● **Try it**:
Up to and including the line containing "TFT2 pin SDI: 5 -> MO", set down each line of the entries below exactly, starting from the first, and leave out the rest.

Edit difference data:
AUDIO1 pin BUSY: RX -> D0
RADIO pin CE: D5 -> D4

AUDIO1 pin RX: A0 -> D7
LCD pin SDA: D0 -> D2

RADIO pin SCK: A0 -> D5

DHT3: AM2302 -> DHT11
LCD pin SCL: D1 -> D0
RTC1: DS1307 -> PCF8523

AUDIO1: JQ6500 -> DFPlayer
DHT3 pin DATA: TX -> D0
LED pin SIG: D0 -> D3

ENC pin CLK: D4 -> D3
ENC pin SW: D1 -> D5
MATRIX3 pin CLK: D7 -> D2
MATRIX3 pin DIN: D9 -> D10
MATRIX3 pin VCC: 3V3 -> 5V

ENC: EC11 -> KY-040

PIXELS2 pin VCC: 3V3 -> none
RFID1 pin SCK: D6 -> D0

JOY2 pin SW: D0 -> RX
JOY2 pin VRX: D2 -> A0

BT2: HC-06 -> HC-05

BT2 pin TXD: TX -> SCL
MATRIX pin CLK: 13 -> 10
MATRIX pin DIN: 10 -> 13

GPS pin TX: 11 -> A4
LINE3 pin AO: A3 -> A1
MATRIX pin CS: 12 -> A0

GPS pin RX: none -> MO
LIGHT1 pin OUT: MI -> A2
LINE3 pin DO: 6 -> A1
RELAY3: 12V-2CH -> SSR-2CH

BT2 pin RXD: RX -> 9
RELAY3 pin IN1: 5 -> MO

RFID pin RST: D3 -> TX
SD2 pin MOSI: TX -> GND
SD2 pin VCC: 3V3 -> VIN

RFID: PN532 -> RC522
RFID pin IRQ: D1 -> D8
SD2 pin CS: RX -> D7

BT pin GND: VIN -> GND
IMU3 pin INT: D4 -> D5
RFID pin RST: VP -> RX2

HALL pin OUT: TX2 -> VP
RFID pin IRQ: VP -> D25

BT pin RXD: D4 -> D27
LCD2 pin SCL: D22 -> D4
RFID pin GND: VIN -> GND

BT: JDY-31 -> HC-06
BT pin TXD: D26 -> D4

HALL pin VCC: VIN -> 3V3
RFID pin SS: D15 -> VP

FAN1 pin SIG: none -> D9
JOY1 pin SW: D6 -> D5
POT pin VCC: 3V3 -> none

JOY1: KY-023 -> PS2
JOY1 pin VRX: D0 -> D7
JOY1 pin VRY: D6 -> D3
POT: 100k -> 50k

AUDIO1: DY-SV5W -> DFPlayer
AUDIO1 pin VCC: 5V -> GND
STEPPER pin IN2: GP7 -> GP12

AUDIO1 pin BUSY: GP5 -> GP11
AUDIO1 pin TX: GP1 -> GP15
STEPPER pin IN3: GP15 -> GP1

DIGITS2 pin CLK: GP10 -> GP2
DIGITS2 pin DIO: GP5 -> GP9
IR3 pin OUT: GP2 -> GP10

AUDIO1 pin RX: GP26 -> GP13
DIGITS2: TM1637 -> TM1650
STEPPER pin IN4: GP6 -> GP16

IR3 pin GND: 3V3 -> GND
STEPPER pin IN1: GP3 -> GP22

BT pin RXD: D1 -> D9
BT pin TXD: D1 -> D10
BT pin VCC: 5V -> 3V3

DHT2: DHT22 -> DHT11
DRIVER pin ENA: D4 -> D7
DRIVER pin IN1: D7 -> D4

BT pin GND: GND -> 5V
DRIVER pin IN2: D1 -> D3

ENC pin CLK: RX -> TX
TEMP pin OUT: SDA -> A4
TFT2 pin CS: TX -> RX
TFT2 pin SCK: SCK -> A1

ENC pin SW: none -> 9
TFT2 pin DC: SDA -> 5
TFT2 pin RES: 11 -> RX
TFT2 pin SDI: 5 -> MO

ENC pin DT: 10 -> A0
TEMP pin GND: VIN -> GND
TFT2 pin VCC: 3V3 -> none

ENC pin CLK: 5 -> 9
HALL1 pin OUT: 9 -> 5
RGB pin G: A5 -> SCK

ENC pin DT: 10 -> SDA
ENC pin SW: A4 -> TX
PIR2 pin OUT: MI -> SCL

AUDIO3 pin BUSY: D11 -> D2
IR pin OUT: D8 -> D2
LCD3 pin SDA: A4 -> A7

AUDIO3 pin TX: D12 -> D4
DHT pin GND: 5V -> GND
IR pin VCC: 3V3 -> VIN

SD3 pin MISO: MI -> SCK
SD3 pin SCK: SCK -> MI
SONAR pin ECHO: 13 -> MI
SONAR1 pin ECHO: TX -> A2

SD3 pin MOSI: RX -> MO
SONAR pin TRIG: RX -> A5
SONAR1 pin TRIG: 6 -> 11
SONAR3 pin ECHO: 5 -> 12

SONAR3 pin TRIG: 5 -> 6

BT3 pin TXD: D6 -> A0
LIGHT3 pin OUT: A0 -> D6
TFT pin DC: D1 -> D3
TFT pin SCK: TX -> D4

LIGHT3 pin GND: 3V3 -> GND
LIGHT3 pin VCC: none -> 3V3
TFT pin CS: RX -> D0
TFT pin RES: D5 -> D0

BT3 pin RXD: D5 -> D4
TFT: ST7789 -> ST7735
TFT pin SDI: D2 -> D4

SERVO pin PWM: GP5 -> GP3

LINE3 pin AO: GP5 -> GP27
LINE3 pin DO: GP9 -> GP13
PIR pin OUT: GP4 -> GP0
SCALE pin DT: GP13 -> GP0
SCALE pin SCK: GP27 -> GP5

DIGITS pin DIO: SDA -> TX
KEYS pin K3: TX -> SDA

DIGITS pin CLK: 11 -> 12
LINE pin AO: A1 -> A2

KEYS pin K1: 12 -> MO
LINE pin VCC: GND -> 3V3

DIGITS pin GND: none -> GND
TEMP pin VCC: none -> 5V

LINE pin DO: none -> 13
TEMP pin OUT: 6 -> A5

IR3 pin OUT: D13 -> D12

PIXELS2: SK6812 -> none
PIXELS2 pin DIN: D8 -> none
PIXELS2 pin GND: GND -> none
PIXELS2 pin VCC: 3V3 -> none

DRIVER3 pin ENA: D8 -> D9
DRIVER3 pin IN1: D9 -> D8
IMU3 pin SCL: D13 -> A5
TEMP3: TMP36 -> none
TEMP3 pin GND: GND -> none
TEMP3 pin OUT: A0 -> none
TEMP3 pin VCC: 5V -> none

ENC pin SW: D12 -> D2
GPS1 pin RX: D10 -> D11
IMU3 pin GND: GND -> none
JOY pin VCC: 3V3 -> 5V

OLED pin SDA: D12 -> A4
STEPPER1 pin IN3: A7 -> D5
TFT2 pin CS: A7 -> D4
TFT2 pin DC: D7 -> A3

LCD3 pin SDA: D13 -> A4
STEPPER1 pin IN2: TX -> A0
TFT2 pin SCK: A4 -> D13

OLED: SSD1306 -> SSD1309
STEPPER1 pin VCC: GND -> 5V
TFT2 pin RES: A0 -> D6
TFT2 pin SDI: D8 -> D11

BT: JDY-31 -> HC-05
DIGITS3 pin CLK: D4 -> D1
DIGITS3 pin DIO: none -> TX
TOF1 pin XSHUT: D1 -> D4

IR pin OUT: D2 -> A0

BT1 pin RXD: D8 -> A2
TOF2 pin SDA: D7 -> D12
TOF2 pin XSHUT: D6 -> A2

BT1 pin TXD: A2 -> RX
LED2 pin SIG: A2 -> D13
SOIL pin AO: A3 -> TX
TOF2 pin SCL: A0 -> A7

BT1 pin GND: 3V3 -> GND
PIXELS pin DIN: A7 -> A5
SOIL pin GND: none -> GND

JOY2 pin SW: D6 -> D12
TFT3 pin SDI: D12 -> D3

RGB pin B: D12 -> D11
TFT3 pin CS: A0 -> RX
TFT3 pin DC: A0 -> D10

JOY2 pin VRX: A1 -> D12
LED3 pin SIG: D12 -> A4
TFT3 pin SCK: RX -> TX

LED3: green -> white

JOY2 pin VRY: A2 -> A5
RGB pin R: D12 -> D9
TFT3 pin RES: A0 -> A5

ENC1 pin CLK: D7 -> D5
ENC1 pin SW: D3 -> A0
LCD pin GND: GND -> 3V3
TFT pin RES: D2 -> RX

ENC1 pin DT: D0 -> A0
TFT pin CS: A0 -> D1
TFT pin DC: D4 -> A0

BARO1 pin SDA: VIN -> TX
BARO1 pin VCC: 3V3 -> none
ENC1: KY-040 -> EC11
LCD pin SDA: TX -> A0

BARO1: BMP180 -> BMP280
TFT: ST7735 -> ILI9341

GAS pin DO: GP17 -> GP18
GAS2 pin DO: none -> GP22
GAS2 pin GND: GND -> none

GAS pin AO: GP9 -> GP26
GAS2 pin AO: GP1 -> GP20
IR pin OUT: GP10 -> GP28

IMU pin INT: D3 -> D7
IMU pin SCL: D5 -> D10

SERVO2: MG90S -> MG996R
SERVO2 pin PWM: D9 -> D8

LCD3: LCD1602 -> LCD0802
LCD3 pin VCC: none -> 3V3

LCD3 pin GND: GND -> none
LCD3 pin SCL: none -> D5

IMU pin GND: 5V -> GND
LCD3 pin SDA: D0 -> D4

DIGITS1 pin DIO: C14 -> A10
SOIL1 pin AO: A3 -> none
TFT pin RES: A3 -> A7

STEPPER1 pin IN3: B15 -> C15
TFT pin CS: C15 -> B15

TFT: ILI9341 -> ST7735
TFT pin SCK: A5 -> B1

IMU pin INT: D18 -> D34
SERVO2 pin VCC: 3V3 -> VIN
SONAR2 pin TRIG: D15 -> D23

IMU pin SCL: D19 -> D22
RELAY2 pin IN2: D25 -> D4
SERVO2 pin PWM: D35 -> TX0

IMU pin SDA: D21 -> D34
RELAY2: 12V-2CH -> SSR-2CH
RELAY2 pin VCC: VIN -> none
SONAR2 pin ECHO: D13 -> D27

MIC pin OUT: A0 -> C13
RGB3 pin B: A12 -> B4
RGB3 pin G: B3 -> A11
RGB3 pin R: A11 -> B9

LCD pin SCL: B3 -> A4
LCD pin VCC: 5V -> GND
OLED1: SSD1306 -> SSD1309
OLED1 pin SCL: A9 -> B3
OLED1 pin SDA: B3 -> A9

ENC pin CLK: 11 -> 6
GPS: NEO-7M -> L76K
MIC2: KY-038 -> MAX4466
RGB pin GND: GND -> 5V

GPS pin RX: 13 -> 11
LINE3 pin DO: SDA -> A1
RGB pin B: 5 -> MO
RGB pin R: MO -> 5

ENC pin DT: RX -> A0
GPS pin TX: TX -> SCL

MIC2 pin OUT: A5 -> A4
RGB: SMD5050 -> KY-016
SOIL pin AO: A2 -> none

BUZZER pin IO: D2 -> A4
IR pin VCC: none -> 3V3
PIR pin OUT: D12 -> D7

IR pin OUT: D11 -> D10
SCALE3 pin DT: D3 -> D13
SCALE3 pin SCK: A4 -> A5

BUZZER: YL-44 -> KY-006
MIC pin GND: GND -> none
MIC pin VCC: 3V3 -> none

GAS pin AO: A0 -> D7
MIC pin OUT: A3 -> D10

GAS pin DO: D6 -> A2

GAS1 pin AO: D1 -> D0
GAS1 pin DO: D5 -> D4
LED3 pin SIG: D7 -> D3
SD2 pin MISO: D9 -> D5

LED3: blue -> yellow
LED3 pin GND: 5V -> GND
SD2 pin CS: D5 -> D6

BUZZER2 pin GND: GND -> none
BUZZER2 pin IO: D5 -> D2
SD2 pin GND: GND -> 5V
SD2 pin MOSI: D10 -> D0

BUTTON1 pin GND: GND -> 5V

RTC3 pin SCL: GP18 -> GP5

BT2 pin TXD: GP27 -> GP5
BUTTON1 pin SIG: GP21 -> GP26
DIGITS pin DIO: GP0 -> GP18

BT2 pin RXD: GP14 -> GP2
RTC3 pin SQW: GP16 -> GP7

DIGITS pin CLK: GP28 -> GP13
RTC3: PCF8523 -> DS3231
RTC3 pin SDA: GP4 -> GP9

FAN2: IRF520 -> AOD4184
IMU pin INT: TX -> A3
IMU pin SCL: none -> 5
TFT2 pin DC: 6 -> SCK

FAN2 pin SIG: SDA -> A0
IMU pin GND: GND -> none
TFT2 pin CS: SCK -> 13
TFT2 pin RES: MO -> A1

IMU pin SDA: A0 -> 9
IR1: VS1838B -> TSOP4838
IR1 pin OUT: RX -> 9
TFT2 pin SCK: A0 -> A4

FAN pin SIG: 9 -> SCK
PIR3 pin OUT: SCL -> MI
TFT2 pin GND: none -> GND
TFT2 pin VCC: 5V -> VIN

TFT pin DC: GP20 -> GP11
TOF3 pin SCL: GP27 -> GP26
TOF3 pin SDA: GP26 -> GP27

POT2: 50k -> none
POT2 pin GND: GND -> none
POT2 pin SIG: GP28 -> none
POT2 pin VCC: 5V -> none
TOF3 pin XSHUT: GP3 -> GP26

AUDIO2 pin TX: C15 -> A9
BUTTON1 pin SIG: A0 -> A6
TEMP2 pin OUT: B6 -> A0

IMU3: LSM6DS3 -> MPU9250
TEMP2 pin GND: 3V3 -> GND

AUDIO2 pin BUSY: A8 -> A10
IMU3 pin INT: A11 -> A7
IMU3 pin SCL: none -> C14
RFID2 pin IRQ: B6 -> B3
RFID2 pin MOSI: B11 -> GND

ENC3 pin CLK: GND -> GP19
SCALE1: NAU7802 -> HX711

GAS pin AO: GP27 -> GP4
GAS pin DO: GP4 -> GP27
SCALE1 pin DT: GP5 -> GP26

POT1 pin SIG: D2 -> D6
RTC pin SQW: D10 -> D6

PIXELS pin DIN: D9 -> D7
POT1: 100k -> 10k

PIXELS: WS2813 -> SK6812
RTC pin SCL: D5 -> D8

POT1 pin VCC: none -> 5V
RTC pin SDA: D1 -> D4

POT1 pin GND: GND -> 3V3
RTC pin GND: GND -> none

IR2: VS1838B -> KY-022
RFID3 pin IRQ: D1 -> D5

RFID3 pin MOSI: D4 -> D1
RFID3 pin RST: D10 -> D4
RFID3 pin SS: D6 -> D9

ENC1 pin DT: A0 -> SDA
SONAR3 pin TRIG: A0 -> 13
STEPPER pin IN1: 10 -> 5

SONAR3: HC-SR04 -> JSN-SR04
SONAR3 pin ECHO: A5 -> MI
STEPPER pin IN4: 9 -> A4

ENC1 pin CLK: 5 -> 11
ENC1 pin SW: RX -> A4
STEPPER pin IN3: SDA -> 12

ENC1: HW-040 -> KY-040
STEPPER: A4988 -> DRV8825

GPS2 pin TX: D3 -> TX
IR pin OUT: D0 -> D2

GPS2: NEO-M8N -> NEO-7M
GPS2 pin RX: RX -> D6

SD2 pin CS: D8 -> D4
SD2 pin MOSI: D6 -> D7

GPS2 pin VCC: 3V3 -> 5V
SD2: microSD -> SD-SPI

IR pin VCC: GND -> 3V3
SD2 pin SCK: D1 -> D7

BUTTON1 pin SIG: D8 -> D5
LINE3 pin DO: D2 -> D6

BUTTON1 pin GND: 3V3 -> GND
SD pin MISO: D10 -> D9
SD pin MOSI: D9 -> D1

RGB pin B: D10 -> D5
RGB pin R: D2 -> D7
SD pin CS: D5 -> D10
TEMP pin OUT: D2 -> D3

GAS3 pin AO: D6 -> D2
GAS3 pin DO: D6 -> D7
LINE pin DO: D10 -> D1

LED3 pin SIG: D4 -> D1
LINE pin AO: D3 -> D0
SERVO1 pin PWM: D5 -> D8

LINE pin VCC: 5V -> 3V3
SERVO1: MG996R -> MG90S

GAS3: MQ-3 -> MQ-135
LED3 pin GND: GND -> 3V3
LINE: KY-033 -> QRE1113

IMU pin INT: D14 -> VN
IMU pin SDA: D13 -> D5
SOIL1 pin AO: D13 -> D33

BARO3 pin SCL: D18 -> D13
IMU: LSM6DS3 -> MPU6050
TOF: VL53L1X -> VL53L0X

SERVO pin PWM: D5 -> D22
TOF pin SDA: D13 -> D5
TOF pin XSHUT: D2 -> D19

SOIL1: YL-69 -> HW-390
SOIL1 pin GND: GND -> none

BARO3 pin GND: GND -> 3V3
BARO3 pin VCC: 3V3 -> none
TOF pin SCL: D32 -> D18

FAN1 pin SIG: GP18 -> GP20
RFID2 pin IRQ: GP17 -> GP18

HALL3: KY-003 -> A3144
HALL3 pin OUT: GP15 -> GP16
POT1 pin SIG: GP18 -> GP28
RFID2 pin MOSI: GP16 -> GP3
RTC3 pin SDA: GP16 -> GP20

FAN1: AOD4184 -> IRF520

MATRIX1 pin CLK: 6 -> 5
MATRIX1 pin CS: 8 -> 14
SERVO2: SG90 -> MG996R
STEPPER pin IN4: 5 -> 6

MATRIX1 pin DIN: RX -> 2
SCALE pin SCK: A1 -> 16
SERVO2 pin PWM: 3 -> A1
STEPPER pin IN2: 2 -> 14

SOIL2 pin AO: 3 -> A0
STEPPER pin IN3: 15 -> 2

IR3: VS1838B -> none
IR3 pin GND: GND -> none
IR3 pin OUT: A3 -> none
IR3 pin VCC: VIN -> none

● **Solved exercise**:
AUDIO1 pin BUSY: RX -> D0
RADIO pin CE: D5 -> D4

AUDIO1 pin RX: A0 -> D7
LCD pin SDA: D0 -> D2

RADIO pin SCK: A0 -> D5

DHT3: AM2302 -> DHT11
LCD pin SCL: D1 -> D0
RTC1: DS1307 -> PCF8523

AUDIO1: JQ6500 -> DFPlayer
DHT3 pin DATA: TX -> D0
LED pin SIG: D0 -> D3

ENC pin CLK: D4 -> D3
ENC pin SW: D1 -> D5
MATRIX3 pin CLK: D7 -> D2
MATRIX3 pin DIN: D9 -> D10
MATRIX3 pin VCC: 3V3 -> 5V

ENC: EC11 -> KY-040

PIXELS2 pin VCC: 3V3 -> none
RFID1 pin SCK: D6 -> D0

JOY2 pin SW: D0 -> RX
JOY2 pin VRX: D2 -> A0

BT2: HC-06 -> HC-05

BT2 pin TXD: TX -> SCL
MATRIX pin CLK: 13 -> 10
MATRIX pin DIN: 10 -> 13

GPS pin TX: 11 -> A4
LINE3 pin AO: A3 -> A1
MATRIX pin CS: 12 -> A0

GPS pin RX: none -> MO
LIGHT1 pin OUT: MI -> A2
LINE3 pin DO: 6 -> A1
RELAY3: 12V-2CH -> SSR-2CH

BT2 pin RXD: RX -> 9
RELAY3 pin IN1: 5 -> MO

RFID pin RST: D3 -> TX
SD2 pin MOSI: TX -> GND
SD2 pin VCC: 3V3 -> VIN

RFID: PN532 -> RC522
RFID pin IRQ: D1 -> D8
SD2 pin CS: RX -> D7

BT pin GND: VIN -> GND
IMU3 pin INT: D4 -> D5
RFID pin RST: VP -> RX2

HALL pin OUT: TX2 -> VP
RFID pin IRQ: VP -> D25

BT pin RXD: D4 -> D27
LCD2 pin SCL: D22 -> D4
RFID pin GND: VIN -> GND

BT: JDY-31 -> HC-06
BT pin TXD: D26 -> D4

HALL pin VCC: VIN -> 3V3
RFID pin SS: D15 -> VP

FAN1 pin SIG: none -> D9
JOY1 pin SW: D6 -> D5
POT pin VCC: 3V3 -> none

JOY1: KY-023 -> PS2
JOY1 pin VRX: D0 -> D7
JOY1 pin VRY: D6 -> D3
POT: 100k -> 50k

AUDIO1: DY-SV5W -> DFPlayer
AUDIO1 pin VCC: 5V -> GND
STEPPER pin IN2: GP7 -> GP12

AUDIO1 pin BUSY: GP5 -> GP11
AUDIO1 pin TX: GP1 -> GP15
STEPPER pin IN3: GP15 -> GP1

DIGITS2 pin CLK: GP10 -> GP2
DIGITS2 pin DIO: GP5 -> GP9
IR3 pin OUT: GP2 -> GP10

AUDIO1 pin RX: GP26 -> GP13
DIGITS2: TM1637 -> TM1650
STEPPER pin IN4: GP6 -> GP16

IR3 pin GND: 3V3 -> GND
STEPPER pin IN1: GP3 -> GP22

BT pin RXD: D1 -> D9
BT pin TXD: D1 -> D10
BT pin VCC: 5V -> 3V3

DHT2: DHT22 -> DHT11
DRIVER pin ENA: D4 -> D7
DRIVER pin IN1: D7 -> D4

BT pin GND: GND -> 5V
DRIVER pin IN2: D1 -> D3

ENC pin CLK: RX -> TX
TEMP pin OUT: SDA -> A4
TFT2 pin CS: TX -> RX
TFT2 pin SCK: SCK -> A1

ENC pin SW: none -> 9
TFT2 pin DC: SDA -> 5
TFT2 pin RES: 11 -> RX
TFT2 pin SDI: 5 -> MO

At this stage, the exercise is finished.